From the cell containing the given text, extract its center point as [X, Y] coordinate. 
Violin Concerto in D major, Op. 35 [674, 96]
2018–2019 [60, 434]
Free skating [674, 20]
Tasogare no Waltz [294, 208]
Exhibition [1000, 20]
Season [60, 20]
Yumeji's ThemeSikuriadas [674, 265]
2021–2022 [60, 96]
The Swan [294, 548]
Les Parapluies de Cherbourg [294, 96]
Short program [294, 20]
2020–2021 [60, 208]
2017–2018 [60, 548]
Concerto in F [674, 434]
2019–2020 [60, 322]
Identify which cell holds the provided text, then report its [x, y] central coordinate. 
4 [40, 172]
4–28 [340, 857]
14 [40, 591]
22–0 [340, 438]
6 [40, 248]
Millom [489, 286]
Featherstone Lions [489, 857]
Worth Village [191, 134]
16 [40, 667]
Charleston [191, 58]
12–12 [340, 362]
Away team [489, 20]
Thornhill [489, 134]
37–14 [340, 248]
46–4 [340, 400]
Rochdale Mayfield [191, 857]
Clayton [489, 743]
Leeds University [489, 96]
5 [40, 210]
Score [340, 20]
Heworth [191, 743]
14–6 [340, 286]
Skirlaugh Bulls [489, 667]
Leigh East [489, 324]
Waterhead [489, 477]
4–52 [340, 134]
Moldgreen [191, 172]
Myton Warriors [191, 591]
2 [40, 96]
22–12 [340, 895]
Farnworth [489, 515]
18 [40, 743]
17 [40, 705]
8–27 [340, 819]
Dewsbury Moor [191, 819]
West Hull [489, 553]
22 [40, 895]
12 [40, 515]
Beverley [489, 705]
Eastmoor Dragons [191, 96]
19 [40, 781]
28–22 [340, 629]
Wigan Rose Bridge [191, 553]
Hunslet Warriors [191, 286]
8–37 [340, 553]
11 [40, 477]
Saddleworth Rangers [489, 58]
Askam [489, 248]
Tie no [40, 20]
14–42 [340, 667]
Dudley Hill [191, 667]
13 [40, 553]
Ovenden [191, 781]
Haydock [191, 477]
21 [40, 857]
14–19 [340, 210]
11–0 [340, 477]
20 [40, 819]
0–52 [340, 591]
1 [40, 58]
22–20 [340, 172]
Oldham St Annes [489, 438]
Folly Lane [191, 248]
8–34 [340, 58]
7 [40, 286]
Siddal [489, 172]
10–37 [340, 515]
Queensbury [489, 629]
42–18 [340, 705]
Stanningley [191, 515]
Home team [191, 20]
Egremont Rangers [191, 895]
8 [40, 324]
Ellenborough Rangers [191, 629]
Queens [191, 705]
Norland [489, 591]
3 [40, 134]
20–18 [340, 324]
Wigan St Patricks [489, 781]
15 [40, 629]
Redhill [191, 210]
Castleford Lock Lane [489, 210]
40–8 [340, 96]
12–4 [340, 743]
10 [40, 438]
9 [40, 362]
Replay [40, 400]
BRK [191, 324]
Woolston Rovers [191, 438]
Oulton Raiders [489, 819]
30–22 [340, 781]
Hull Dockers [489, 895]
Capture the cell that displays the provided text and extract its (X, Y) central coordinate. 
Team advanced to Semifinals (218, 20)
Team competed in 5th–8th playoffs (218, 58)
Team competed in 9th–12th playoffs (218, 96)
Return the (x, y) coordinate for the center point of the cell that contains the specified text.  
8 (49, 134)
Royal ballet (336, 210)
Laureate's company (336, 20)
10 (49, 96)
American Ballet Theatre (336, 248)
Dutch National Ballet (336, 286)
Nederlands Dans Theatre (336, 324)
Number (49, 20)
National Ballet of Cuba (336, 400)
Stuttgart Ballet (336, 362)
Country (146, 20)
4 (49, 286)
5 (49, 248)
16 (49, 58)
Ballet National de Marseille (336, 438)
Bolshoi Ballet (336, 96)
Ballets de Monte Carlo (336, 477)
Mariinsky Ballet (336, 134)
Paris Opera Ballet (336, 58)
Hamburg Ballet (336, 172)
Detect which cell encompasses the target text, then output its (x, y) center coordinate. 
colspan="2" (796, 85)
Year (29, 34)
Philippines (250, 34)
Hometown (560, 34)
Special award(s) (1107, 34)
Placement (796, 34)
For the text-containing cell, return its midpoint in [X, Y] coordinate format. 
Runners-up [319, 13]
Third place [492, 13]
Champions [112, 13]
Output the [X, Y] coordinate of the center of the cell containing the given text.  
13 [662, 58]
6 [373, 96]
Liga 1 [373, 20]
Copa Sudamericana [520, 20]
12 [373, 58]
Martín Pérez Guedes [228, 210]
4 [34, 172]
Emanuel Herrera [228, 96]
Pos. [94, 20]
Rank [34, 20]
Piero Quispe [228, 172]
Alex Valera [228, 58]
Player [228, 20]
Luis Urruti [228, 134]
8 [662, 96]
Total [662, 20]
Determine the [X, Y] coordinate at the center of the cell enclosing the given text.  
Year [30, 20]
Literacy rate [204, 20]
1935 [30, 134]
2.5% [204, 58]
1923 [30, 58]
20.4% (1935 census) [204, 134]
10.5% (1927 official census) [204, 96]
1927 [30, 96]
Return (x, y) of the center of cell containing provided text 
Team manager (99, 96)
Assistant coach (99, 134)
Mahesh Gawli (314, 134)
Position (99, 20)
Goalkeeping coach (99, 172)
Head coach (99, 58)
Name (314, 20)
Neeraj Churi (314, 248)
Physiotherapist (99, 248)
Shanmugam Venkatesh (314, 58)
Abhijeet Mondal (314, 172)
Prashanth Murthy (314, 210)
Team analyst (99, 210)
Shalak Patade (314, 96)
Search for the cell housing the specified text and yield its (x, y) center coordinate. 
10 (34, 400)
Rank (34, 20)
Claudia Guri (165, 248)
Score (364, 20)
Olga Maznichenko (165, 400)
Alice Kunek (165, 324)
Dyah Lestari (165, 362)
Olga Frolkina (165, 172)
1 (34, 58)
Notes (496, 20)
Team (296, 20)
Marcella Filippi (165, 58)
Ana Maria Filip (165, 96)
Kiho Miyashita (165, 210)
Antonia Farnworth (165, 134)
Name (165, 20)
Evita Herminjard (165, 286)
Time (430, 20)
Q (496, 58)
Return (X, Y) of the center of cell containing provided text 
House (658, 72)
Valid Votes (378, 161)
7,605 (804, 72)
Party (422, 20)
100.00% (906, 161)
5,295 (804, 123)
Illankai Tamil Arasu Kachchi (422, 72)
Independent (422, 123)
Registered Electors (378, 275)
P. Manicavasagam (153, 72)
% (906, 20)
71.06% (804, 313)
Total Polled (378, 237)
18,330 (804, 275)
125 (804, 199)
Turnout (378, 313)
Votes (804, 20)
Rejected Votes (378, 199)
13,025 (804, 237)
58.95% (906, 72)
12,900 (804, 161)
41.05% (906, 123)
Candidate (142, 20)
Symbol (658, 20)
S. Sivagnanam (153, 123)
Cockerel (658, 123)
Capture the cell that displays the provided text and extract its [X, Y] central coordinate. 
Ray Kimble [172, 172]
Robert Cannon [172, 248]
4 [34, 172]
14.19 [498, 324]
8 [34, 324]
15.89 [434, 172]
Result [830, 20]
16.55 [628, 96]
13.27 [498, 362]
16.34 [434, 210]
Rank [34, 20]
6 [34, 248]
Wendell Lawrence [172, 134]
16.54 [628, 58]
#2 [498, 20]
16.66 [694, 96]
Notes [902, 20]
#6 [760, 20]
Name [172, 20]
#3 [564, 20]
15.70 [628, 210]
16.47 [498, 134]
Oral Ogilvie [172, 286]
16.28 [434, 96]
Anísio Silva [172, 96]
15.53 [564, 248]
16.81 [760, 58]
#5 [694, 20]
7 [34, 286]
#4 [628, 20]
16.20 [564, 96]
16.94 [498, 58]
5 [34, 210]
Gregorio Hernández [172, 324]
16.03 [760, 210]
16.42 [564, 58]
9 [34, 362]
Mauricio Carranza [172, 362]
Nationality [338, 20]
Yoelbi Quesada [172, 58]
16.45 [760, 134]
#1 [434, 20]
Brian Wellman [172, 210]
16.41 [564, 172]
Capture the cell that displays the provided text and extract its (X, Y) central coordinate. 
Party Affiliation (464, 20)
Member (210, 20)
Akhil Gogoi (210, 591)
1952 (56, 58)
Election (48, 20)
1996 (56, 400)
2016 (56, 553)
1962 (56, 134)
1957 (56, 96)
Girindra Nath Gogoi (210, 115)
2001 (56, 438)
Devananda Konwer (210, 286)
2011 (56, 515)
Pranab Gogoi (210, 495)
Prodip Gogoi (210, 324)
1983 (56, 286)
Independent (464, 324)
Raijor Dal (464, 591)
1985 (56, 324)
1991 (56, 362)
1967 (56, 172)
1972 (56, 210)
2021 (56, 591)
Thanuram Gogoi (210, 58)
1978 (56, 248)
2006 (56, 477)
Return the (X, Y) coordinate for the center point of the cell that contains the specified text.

****************************************

Task to carry out
Please set out the part of the listing running from its start through the line containing "Yumeji's ThemeSikuriadas [674, 265]" as a numbered list, both ends included and blank lines left out.

Correct answer
1. From the cell containing the given text, extract its center point as [X, Y] coordinate. 
2. Violin Concerto in D major, Op. 35 [674, 96]
3. 2018–2019 [60, 434]
4. Free skating [674, 20]
5. Tasogare no Waltz [294, 208]
6. Exhibition [1000, 20]
7. Season [60, 20]
8. Yumeji's ThemeSikuriadas [674, 265]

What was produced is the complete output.